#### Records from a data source
= Beginning of Section =

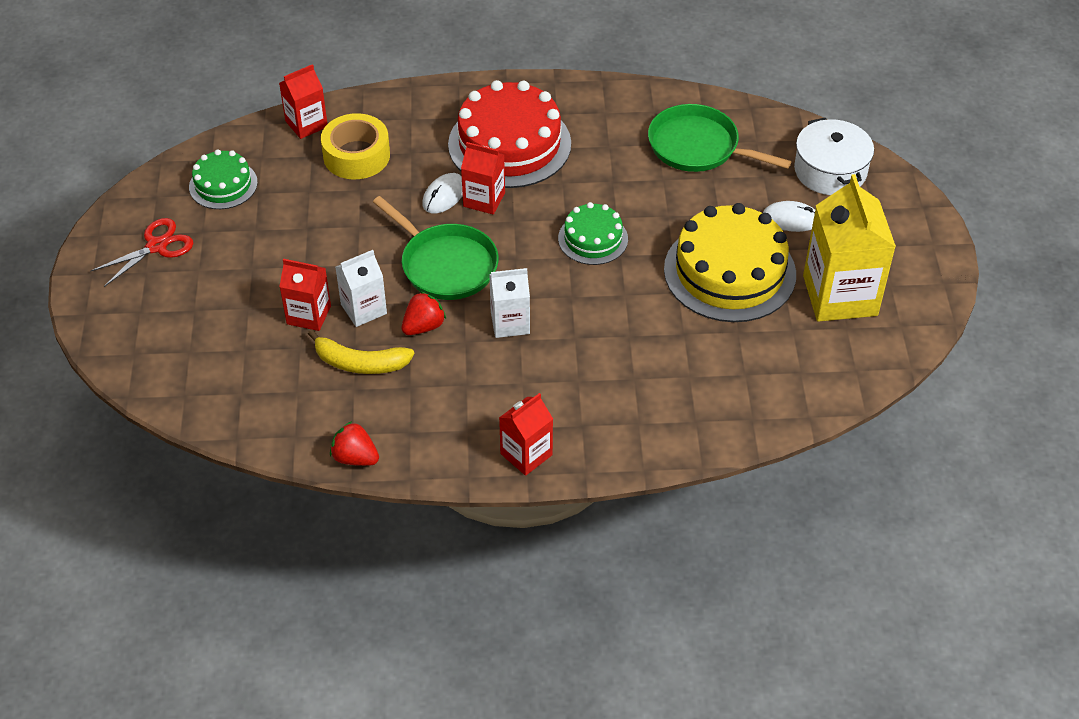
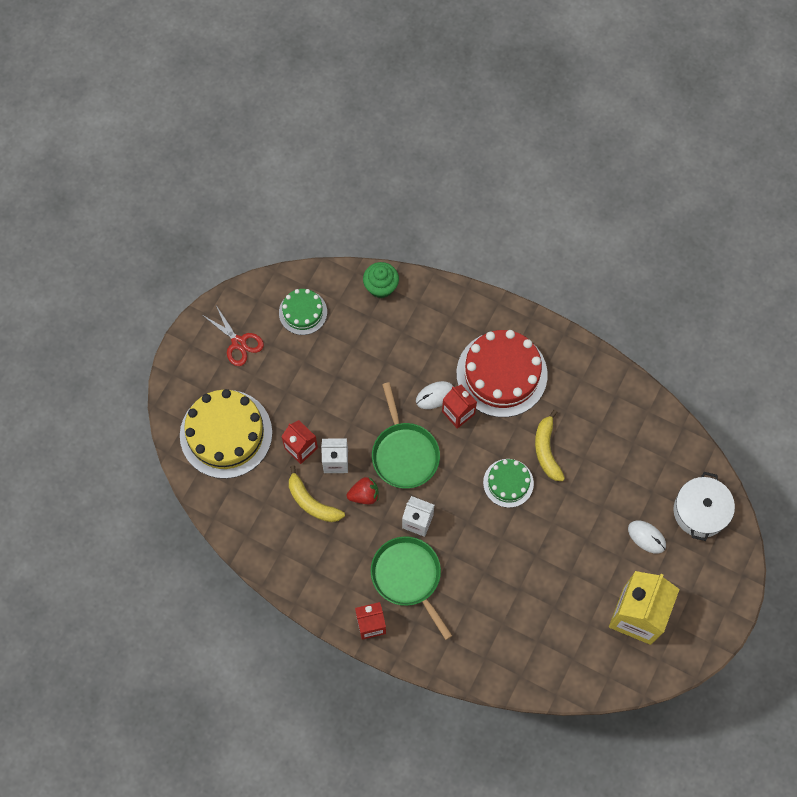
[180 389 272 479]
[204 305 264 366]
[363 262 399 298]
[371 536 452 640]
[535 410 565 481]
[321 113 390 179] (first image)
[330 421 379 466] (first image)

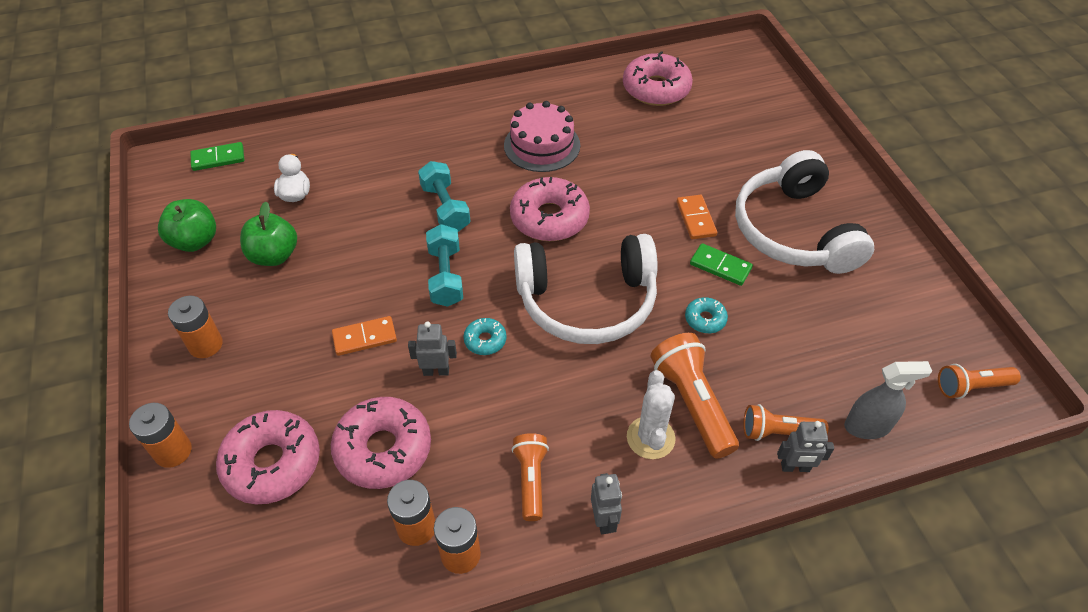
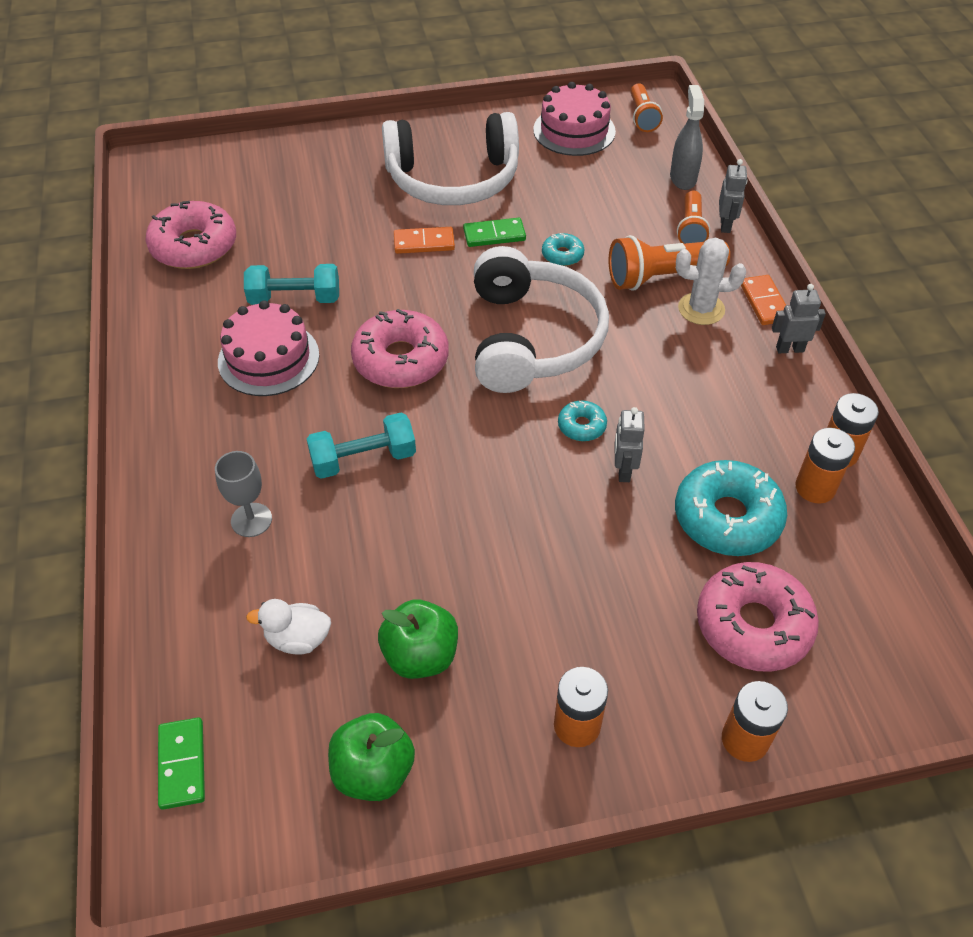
[215 451 272 537]
[244 264 339 305]
[463 218 526 247]
[533 82 616 156]
[675 460 787 556]
[741 275 786 325]
[512 433 549 521] (first image)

= End of Section =

#### EXERCISE PROMPT
Leaving the pictures out, give again word for word each line from the one holding "[363 262 399 298]" through the end of the records.

#### ANSWER TO THIS EXERCISE
[363 262 399 298]
[371 536 452 640]
[535 410 565 481]
[321 113 390 179] (first image)
[330 421 379 466] (first image)

[215 451 272 537]
[244 264 339 305]
[463 218 526 247]
[533 82 616 156]
[675 460 787 556]
[741 275 786 325]
[512 433 549 521] (first image)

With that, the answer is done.